# WHAT IS NEEDED
Where the line containing "op=shifted; was=rose-pink teapot;" appears below, start there and repeat each line exactly to the end. Leave the pictures out.

# DATA TO USE
"""

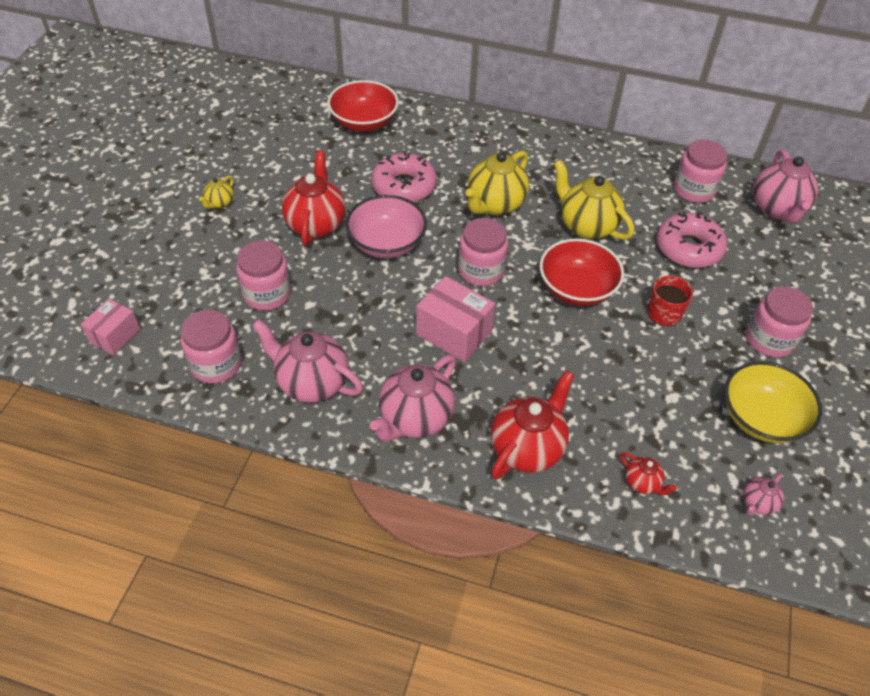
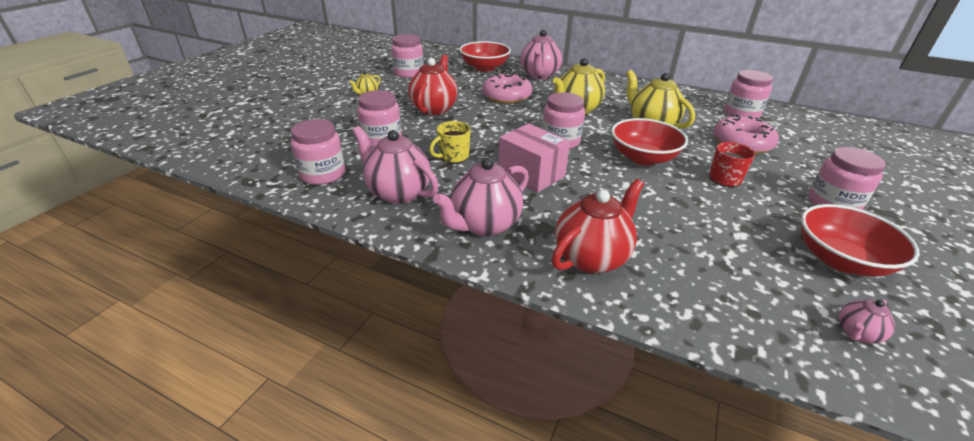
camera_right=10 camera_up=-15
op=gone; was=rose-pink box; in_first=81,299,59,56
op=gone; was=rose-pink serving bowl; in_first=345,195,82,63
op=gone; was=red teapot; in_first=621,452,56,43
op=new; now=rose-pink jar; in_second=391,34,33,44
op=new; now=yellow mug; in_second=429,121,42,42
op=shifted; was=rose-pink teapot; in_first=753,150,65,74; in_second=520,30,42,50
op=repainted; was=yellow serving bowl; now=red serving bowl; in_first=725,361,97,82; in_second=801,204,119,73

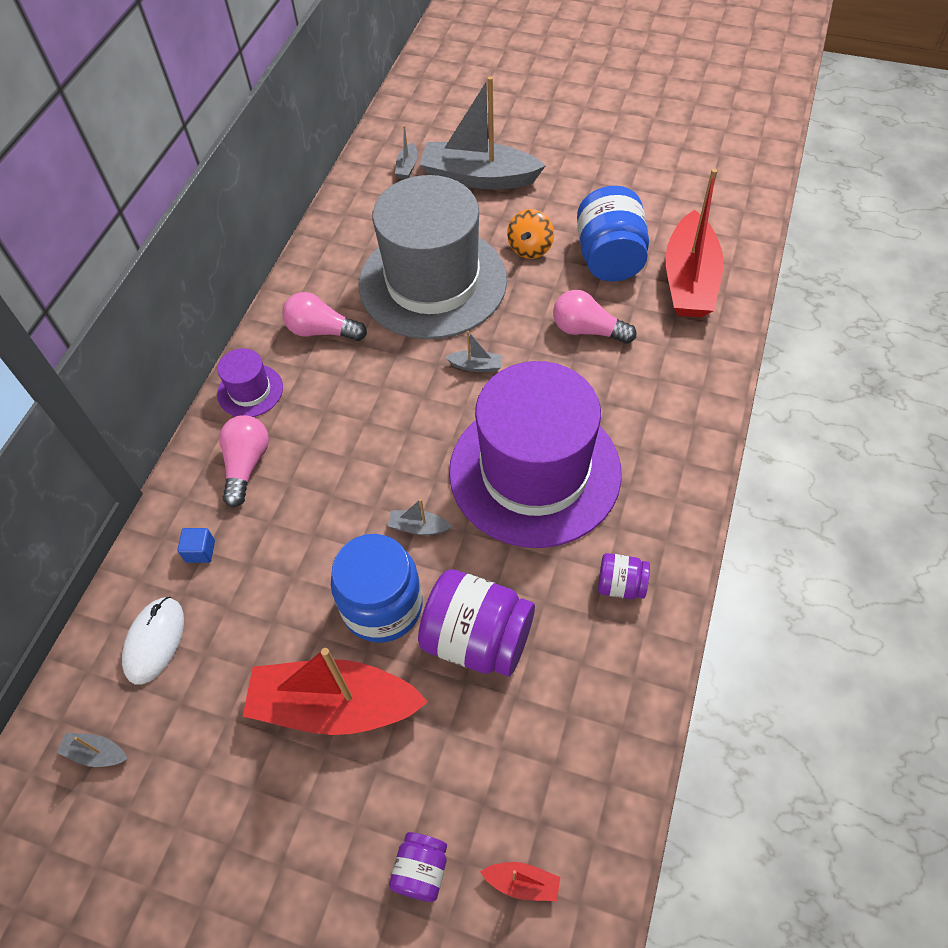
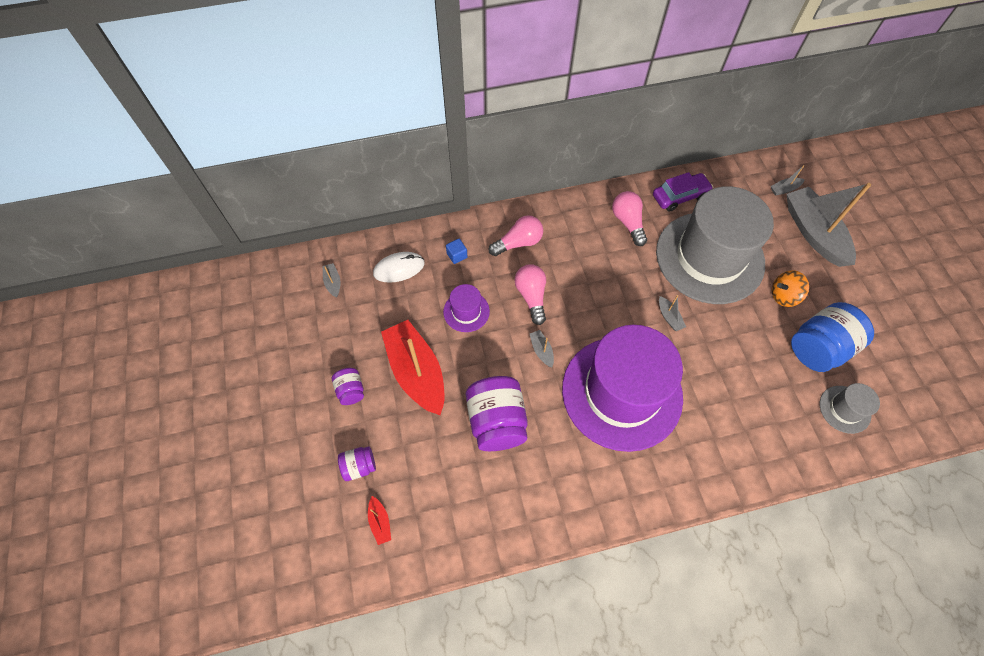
camera_right=55 camera_up=5
op=gone; was=blue jar; in_first=331,534,92,109
op=new; now=royal purple automobile; in_second=653,172,60,40
op=shifted; was=royal purple top hat; in_first=217,348,66,69; in_second=443,284,47,48
op=shifted; was=rose-pink lightbulb; in_first=553,290,83,54; in_second=514,264,32,61
op=shifted; was=royal purple jar; in_first=598,553,52,46; in_second=332,368,32,37
op=swapped; was=red boat; now=grey top hat; in_first=665,168,59,150; in_second=820,383,60,51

"""

# RESPONSE FOR THIS EXERCISE
op=shifted; was=rose-pink teapot; in_first=753,150,65,74; in_second=520,30,42,50
op=repainted; was=yellow serving bowl; now=red serving bowl; in_first=725,361,97,82; in_second=801,204,119,73

camera_right=55 camera_up=5
op=gone; was=blue jar; in_first=331,534,92,109
op=new; now=royal purple automobile; in_second=653,172,60,40
op=shifted; was=royal purple top hat; in_first=217,348,66,69; in_second=443,284,47,48
op=shifted; was=rose-pink lightbulb; in_first=553,290,83,54; in_second=514,264,32,61
op=shifted; was=royal purple jar; in_first=598,553,52,46; in_second=332,368,32,37
op=swapped; was=red boat; now=grey top hat; in_first=665,168,59,150; in_second=820,383,60,51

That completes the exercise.